▶ What is being asked:
Go through the listing beneath and show each line containing the string "none".

-------- Data shown --------

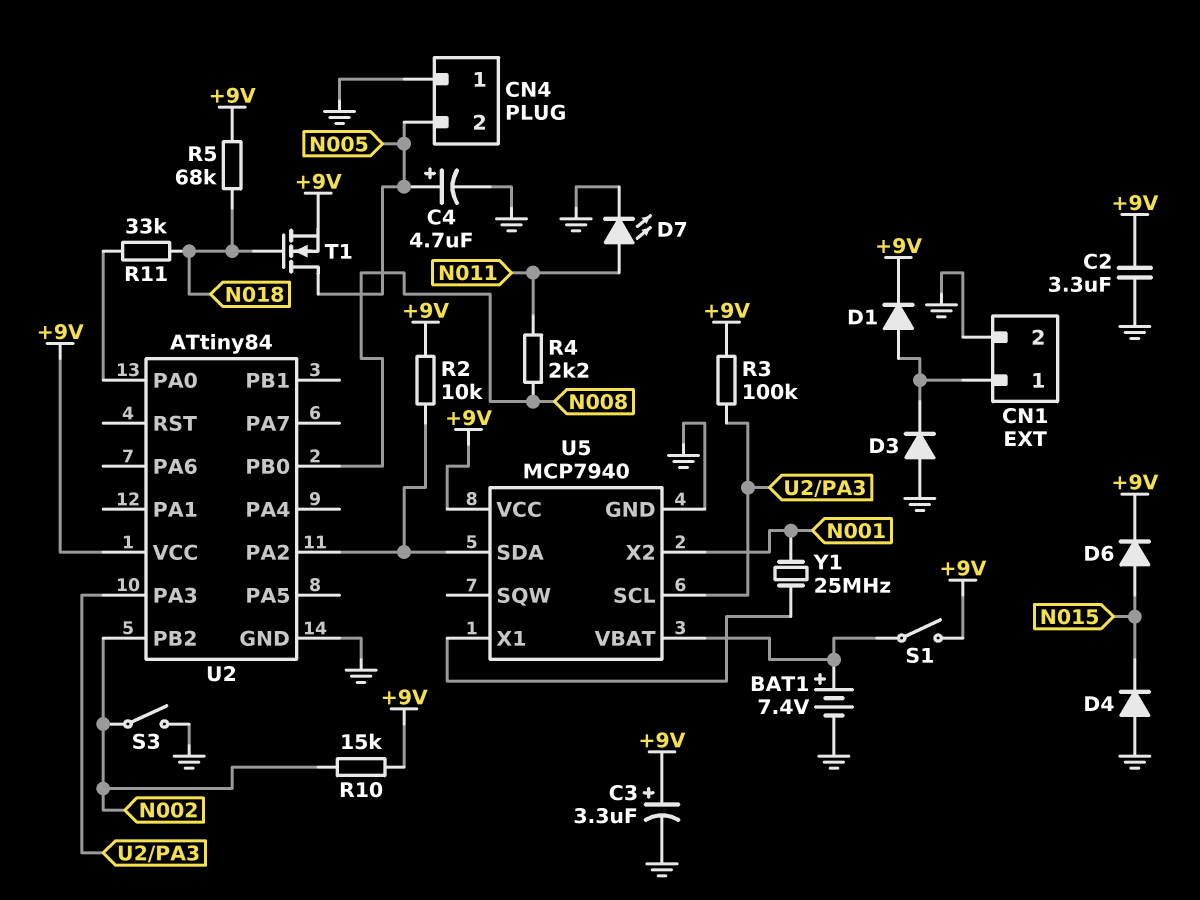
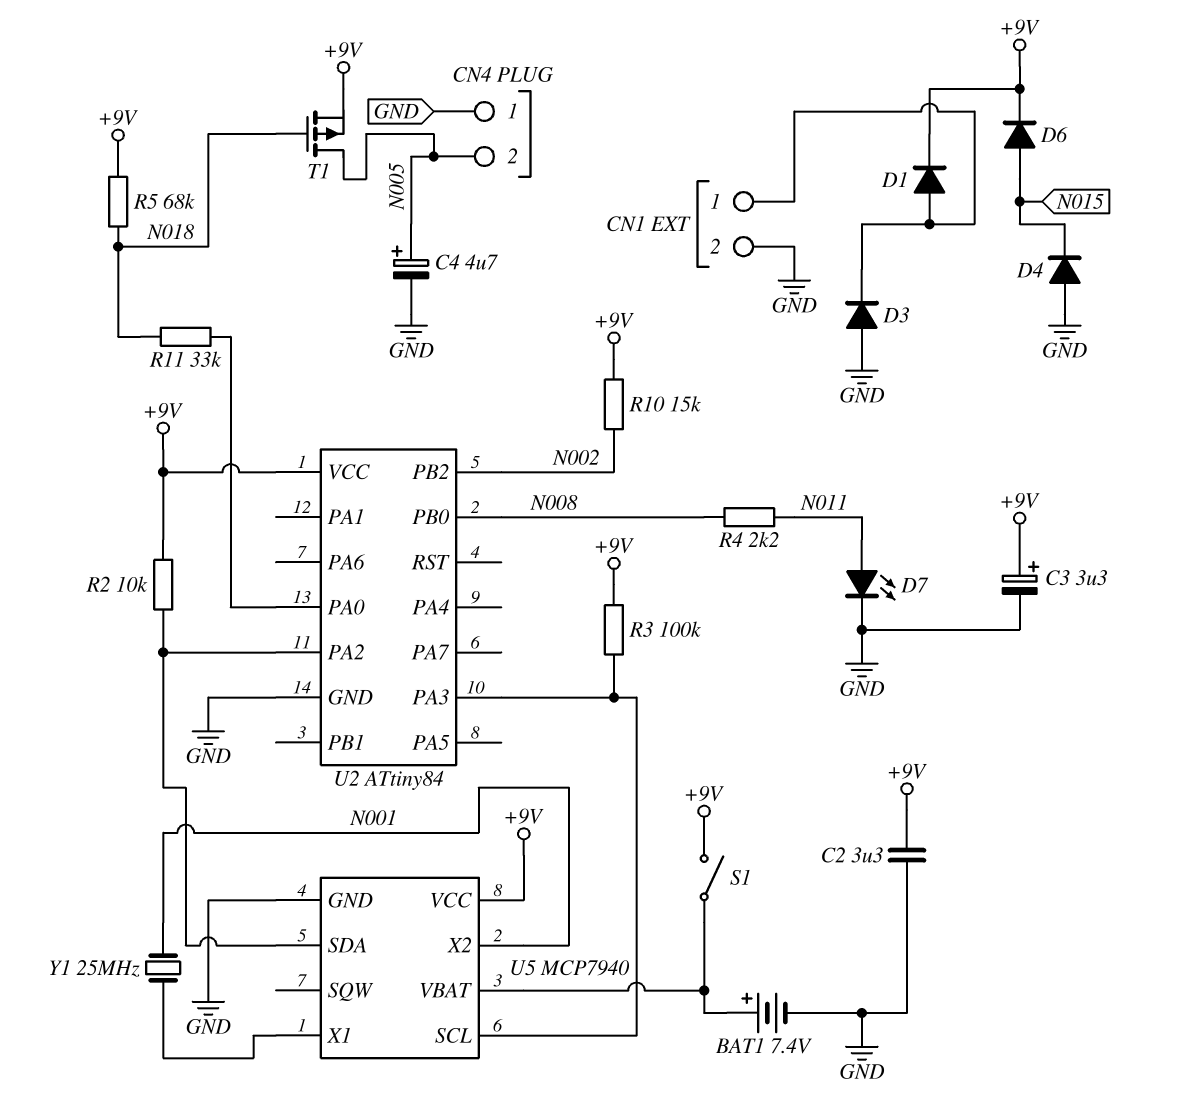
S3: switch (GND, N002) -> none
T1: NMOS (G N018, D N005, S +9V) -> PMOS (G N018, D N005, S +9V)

--------
-------- Data shown --------

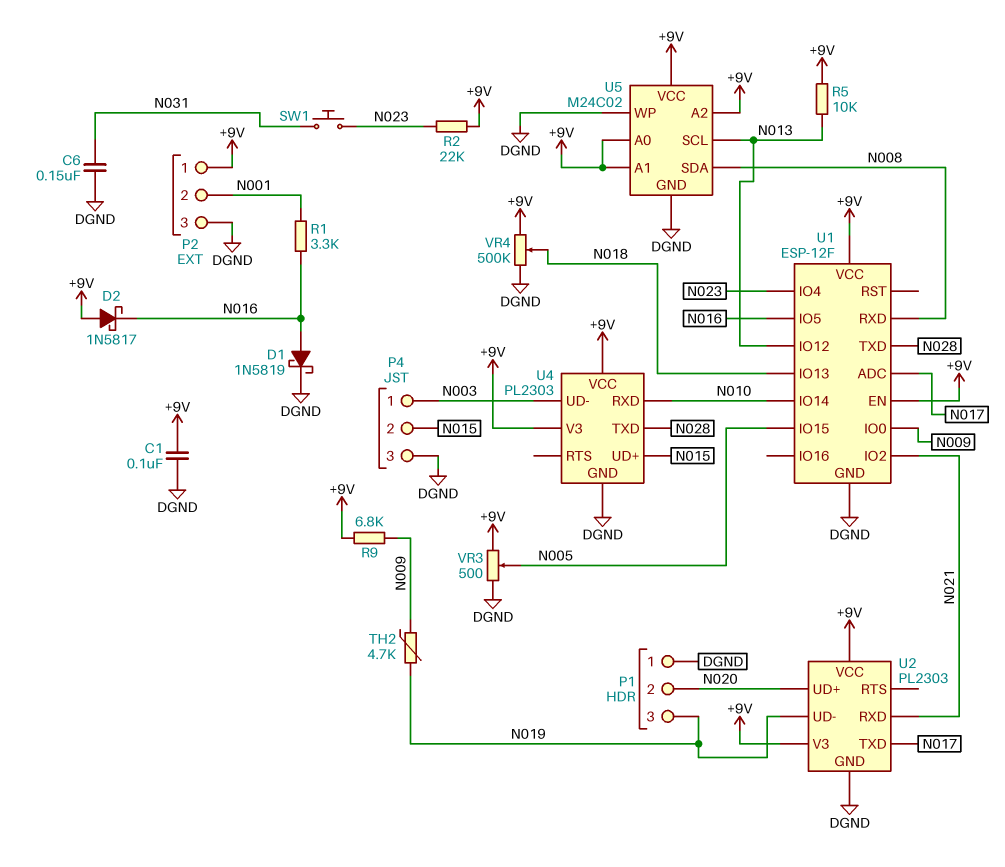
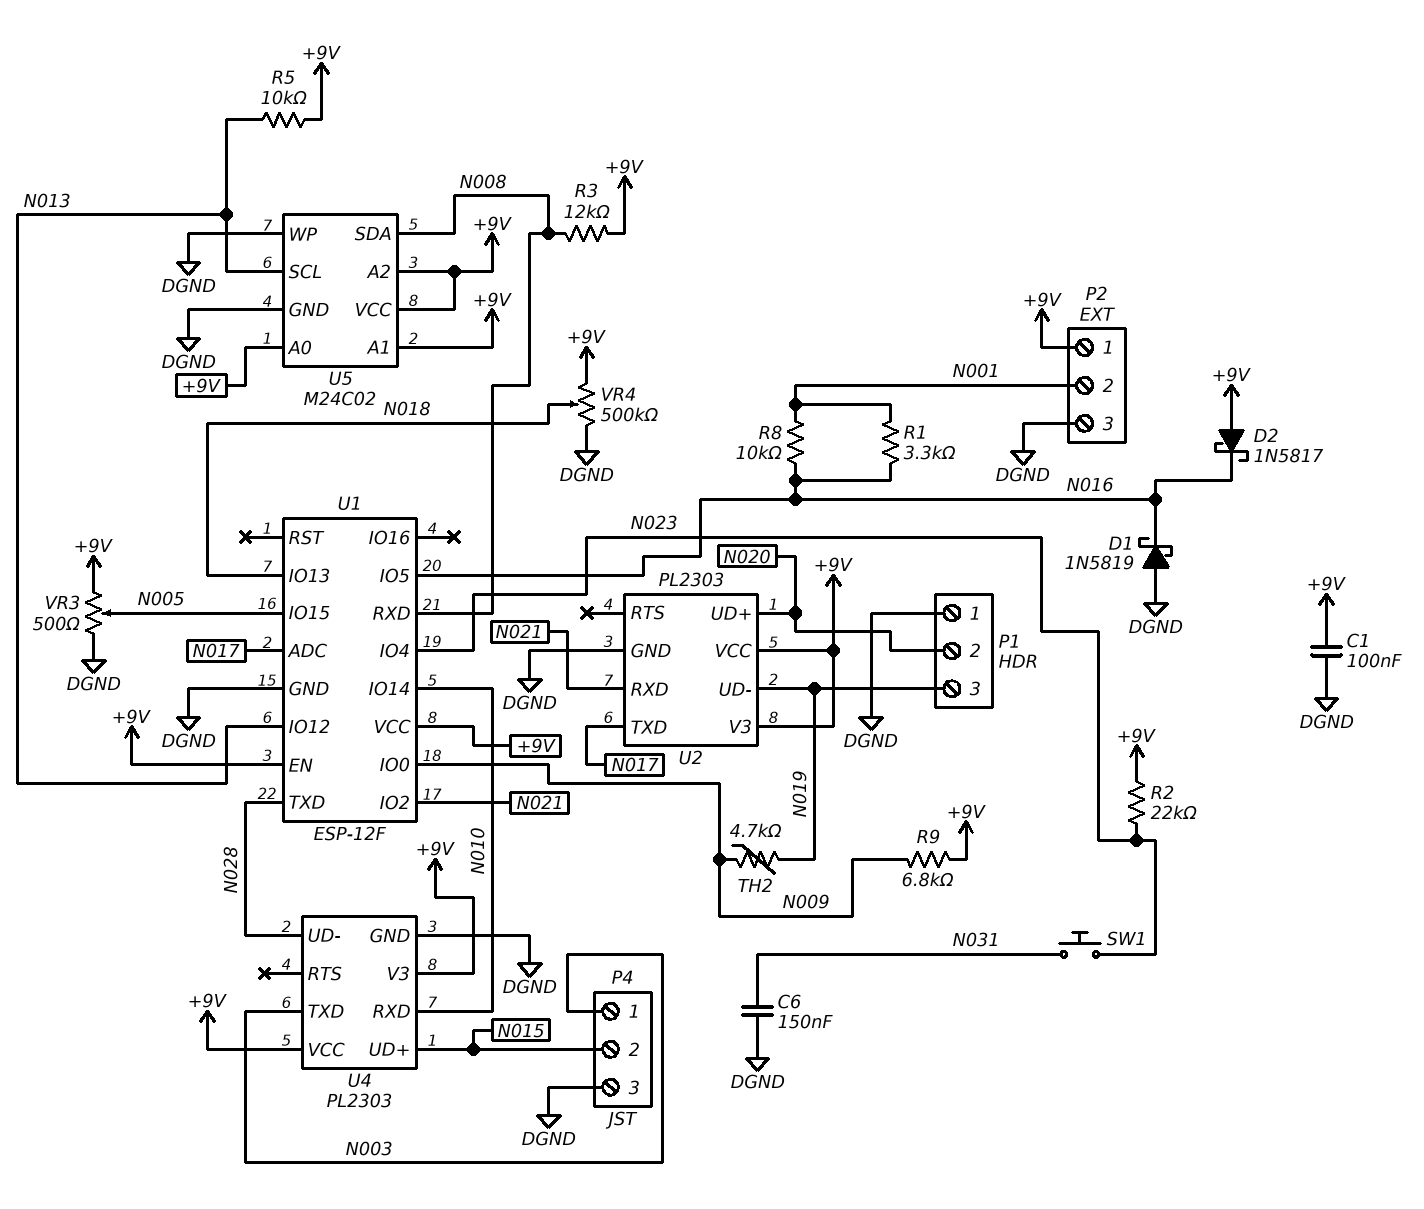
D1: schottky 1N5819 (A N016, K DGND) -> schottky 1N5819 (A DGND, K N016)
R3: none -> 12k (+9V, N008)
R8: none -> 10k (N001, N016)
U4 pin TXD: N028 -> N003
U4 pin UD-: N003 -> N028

--------

▶ Exercise answer:
S3: switch (GND, N002) -> none
R3: none -> 12k (+9V, N008)
R8: none -> 10k (N001, N016)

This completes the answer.